Problem to solve –
Print every entry exactly as it appears, but skip the pictures.
┄┄┄┄┄┄
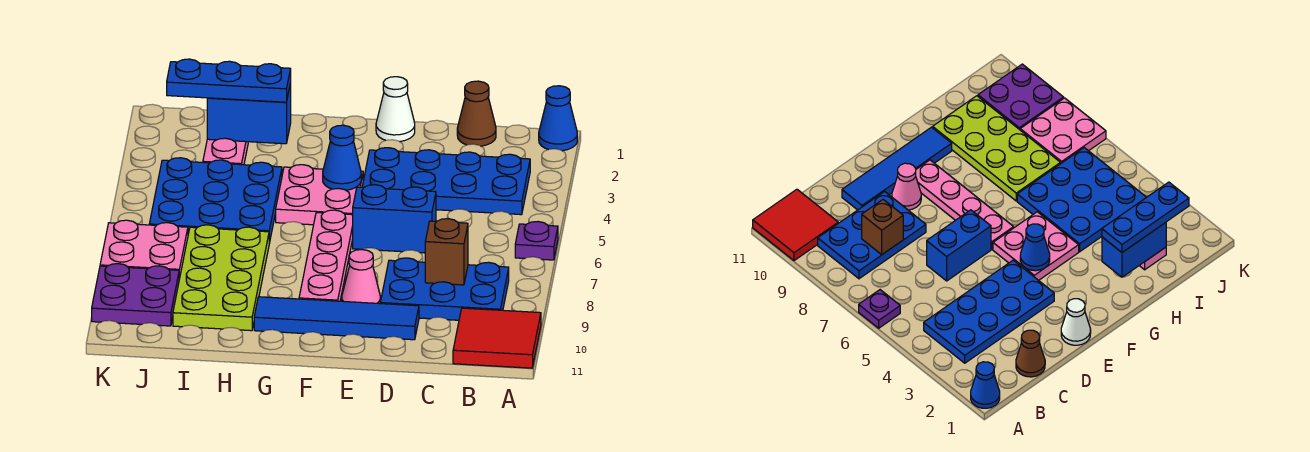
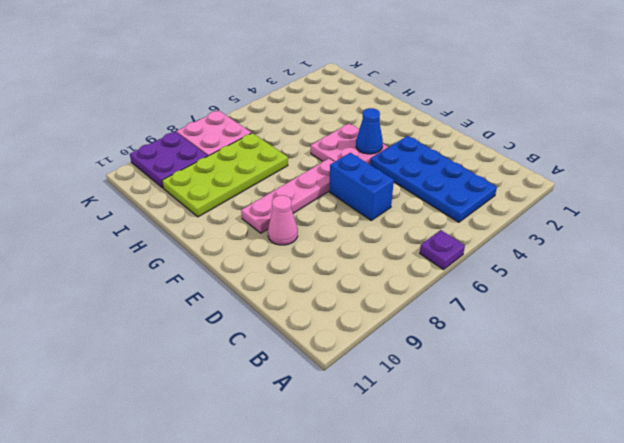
none -> blue cone A1 level 1
none -> red tile A10:B11 level 1
none -> blue plate B8:D9 level 1

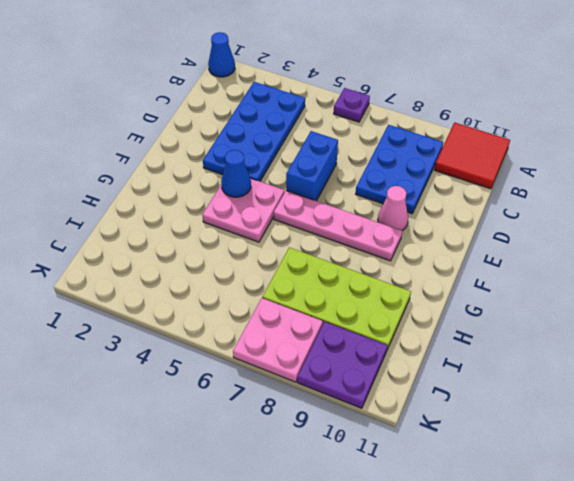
none -> brown cone C1 level 1
none -> blue tile D10:G10 level 1
none -> white cone E1 level 1

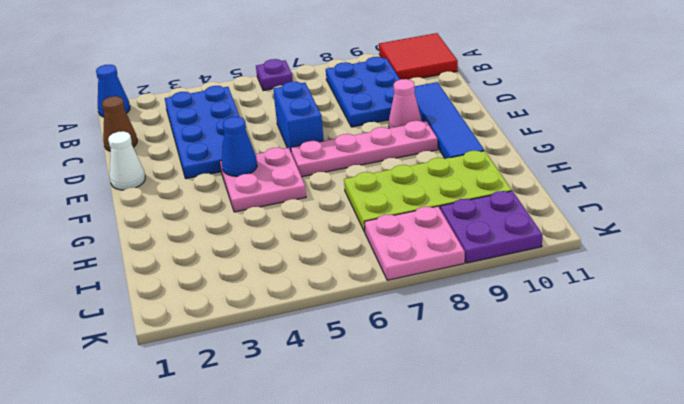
none -> blue plate H4:J6 level 1
none -> pink plate I2:I3 level 1
none -> brown brick C8 level 2

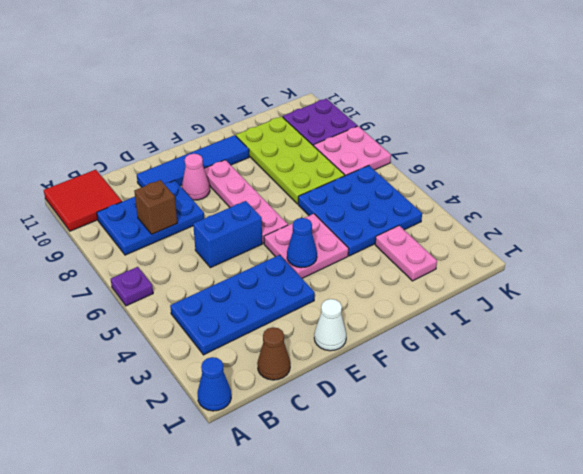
none -> blue brick H2:I2 level 2
none -> blue plate H2:J2 level 3

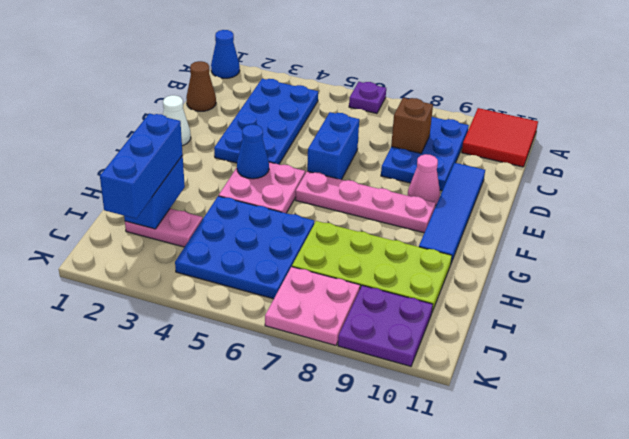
blue brick H2:J2 level 3 -> blue plate H2:J2 level 3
┄┄┄┄┄┄
Written solution –
none -> blue cone A1 level 1
none -> red tile A10:B11 level 1
none -> blue plate B8:D9 level 1

none -> brown cone C1 level 1
none -> blue tile D10:G10 level 1
none -> white cone E1 level 1

none -> blue plate H4:J6 level 1
none -> pink plate I2:I3 level 1
none -> brown brick C8 level 2

none -> blue brick H2:I2 level 2
none -> blue plate H2:J2 level 3

blue brick H2:J2 level 3 -> blue plate H2:J2 level 3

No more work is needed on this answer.